Retype each line of the listing. Do not alter anything.

• [Provided entries]:
Segment Open

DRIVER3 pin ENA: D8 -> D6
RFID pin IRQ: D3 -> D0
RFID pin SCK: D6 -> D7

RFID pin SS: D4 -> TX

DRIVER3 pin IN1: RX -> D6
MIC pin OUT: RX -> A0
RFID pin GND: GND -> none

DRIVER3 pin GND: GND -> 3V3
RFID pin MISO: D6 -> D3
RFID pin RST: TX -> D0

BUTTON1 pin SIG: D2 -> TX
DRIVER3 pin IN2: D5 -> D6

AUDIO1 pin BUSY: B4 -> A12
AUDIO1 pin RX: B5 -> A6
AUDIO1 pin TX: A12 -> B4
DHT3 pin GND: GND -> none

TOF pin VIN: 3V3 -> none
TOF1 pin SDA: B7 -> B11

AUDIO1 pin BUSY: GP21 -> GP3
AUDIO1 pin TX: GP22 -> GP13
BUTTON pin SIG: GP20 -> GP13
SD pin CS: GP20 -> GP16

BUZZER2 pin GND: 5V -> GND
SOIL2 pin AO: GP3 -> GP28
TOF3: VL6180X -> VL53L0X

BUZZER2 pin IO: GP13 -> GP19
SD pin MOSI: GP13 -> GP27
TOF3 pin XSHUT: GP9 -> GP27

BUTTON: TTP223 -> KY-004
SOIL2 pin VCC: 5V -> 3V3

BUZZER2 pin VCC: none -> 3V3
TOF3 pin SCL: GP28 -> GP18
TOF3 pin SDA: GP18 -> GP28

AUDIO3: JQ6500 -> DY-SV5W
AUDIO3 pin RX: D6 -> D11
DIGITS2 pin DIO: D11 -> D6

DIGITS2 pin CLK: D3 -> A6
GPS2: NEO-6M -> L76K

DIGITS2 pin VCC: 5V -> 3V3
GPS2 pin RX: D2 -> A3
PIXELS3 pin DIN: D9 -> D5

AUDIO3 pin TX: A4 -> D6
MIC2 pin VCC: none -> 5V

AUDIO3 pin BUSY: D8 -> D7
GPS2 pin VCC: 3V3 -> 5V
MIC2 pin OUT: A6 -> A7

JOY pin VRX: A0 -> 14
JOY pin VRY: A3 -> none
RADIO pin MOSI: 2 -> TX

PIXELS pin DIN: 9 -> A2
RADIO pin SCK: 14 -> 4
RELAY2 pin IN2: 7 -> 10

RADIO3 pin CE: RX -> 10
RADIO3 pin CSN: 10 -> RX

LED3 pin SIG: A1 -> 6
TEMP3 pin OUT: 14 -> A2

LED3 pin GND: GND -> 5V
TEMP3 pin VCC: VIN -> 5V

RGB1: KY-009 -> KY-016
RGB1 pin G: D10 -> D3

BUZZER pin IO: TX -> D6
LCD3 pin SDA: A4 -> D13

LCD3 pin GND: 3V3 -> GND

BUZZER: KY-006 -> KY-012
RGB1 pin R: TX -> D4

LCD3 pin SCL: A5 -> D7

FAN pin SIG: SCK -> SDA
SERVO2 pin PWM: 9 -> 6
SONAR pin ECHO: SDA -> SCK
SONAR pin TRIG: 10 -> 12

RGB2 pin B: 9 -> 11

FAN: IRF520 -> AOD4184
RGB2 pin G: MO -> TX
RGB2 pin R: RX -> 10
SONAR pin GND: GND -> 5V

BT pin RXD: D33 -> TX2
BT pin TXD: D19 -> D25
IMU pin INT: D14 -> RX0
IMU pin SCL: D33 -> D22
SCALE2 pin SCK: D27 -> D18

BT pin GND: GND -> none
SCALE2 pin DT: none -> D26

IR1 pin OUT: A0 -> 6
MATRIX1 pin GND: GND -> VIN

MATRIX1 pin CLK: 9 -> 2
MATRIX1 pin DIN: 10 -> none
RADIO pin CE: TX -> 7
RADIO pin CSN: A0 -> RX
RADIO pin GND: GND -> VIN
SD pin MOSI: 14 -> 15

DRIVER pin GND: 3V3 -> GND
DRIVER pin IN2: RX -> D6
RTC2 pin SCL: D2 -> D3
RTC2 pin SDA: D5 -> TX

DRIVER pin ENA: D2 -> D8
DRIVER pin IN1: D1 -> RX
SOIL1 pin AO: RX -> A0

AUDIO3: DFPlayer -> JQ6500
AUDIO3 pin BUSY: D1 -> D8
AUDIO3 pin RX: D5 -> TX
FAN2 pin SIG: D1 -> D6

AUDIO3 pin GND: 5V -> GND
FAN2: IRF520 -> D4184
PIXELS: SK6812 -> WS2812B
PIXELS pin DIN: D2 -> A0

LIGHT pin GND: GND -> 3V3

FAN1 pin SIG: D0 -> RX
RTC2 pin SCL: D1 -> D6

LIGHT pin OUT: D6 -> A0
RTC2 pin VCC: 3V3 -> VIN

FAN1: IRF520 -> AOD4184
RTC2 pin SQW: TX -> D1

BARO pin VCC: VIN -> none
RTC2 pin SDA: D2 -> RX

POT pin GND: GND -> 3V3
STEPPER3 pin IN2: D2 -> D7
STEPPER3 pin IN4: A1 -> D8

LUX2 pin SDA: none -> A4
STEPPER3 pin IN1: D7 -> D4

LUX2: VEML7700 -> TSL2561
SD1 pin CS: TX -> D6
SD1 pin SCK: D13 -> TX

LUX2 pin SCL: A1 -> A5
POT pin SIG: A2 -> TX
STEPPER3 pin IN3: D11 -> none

Segment Closed

• [Exercise answer]:
DRIVER3 pin ENA: D8 -> D6
RFID pin IRQ: D3 -> D0
RFID pin SCK: D6 -> D7

RFID pin SS: D4 -> TX

DRIVER3 pin IN1: RX -> D6
MIC pin OUT: RX -> A0
RFID pin GND: GND -> none

DRIVER3 pin GND: GND -> 3V3
RFID pin MISO: D6 -> D3
RFID pin RST: TX -> D0

BUTTON1 pin SIG: D2 -> TX
DRIVER3 pin IN2: D5 -> D6

AUDIO1 pin BUSY: B4 -> A12
AUDIO1 pin RX: B5 -> A6
AUDIO1 pin TX: A12 -> B4
DHT3 pin GND: GND -> none

TOF pin VIN: 3V3 -> none
TOF1 pin SDA: B7 -> B11

AUDIO1 pin BUSY: GP21 -> GP3
AUDIO1 pin TX: GP22 -> GP13
BUTTON pin SIG: GP20 -> GP13
SD pin CS: GP20 -> GP16

BUZZER2 pin GND: 5V -> GND
SOIL2 pin AO: GP3 -> GP28
TOF3: VL6180X -> VL53L0X

BUZZER2 pin IO: GP13 -> GP19
SD pin MOSI: GP13 -> GP27
TOF3 pin XSHUT: GP9 -> GP27

BUTTON: TTP223 -> KY-004
SOIL2 pin VCC: 5V -> 3V3

BUZZER2 pin VCC: none -> 3V3
TOF3 pin SCL: GP28 -> GP18
TOF3 pin SDA: GP18 -> GP28

AUDIO3: JQ6500 -> DY-SV5W
AUDIO3 pin RX: D6 -> D11
DIGITS2 pin DIO: D11 -> D6

DIGITS2 pin CLK: D3 -> A6
GPS2: NEO-6M -> L76K

DIGITS2 pin VCC: 5V -> 3V3
GPS2 pin RX: D2 -> A3
PIXELS3 pin DIN: D9 -> D5

AUDIO3 pin TX: A4 -> D6
MIC2 pin VCC: none -> 5V

AUDIO3 pin BUSY: D8 -> D7
GPS2 pin VCC: 3V3 -> 5V
MIC2 pin OUT: A6 -> A7

JOY pin VRX: A0 -> 14
JOY pin VRY: A3 -> none
RADIO pin MOSI: 2 -> TX

PIXELS pin DIN: 9 -> A2
RADIO pin SCK: 14 -> 4
RELAY2 pin IN2: 7 -> 10

RADIO3 pin CE: RX -> 10
RADIO3 pin CSN: 10 -> RX

LED3 pin SIG: A1 -> 6
TEMP3 pin OUT: 14 -> A2

LED3 pin GND: GND -> 5V
TEMP3 pin VCC: VIN -> 5V

RGB1: KY-009 -> KY-016
RGB1 pin G: D10 -> D3

BUZZER pin IO: TX -> D6
LCD3 pin SDA: A4 -> D13

LCD3 pin GND: 3V3 -> GND

BUZZER: KY-006 -> KY-012
RGB1 pin R: TX -> D4

LCD3 pin SCL: A5 -> D7

FAN pin SIG: SCK -> SDA
SERVO2 pin PWM: 9 -> 6
SONAR pin ECHO: SDA -> SCK
SONAR pin TRIG: 10 -> 12

RGB2 pin B: 9 -> 11

FAN: IRF520 -> AOD4184
RGB2 pin G: MO -> TX
RGB2 pin R: RX -> 10
SONAR pin GND: GND -> 5V

BT pin RXD: D33 -> TX2
BT pin TXD: D19 -> D25
IMU pin INT: D14 -> RX0
IMU pin SCL: D33 -> D22
SCALE2 pin SCK: D27 -> D18

BT pin GND: GND -> none
SCALE2 pin DT: none -> D26

IR1 pin OUT: A0 -> 6
MATRIX1 pin GND: GND -> VIN

MATRIX1 pin CLK: 9 -> 2
MATRIX1 pin DIN: 10 -> none
RADIO pin CE: TX -> 7
RADIO pin CSN: A0 -> RX
RADIO pin GND: GND -> VIN
SD pin MOSI: 14 -> 15

DRIVER pin GND: 3V3 -> GND
DRIVER pin IN2: RX -> D6
RTC2 pin SCL: D2 -> D3
RTC2 pin SDA: D5 -> TX

DRIVER pin ENA: D2 -> D8
DRIVER pin IN1: D1 -> RX
SOIL1 pin AO: RX -> A0

AUDIO3: DFPlayer -> JQ6500
AUDIO3 pin BUSY: D1 -> D8
AUDIO3 pin RX: D5 -> TX
FAN2 pin SIG: D1 -> D6

AUDIO3 pin GND: 5V -> GND
FAN2: IRF520 -> D4184
PIXELS: SK6812 -> WS2812B
PIXELS pin DIN: D2 -> A0

LIGHT pin GND: GND -> 3V3

FAN1 pin SIG: D0 -> RX
RTC2 pin SCL: D1 -> D6

LIGHT pin OUT: D6 -> A0
RTC2 pin VCC: 3V3 -> VIN

FAN1: IRF520 -> AOD4184
RTC2 pin SQW: TX -> D1

BARO pin VCC: VIN -> none
RTC2 pin SDA: D2 -> RX

POT pin GND: GND -> 3V3
STEPPER3 pin IN2: D2 -> D7
STEPPER3 pin IN4: A1 -> D8

LUX2 pin SDA: none -> A4
STEPPER3 pin IN1: D7 -> D4

LUX2: VEML7700 -> TSL2561
SD1 pin CS: TX -> D6
SD1 pin SCK: D13 -> TX

LUX2 pin SCL: A1 -> A5
POT pin SIG: A2 -> TX
STEPPER3 pin IN3: D11 -> none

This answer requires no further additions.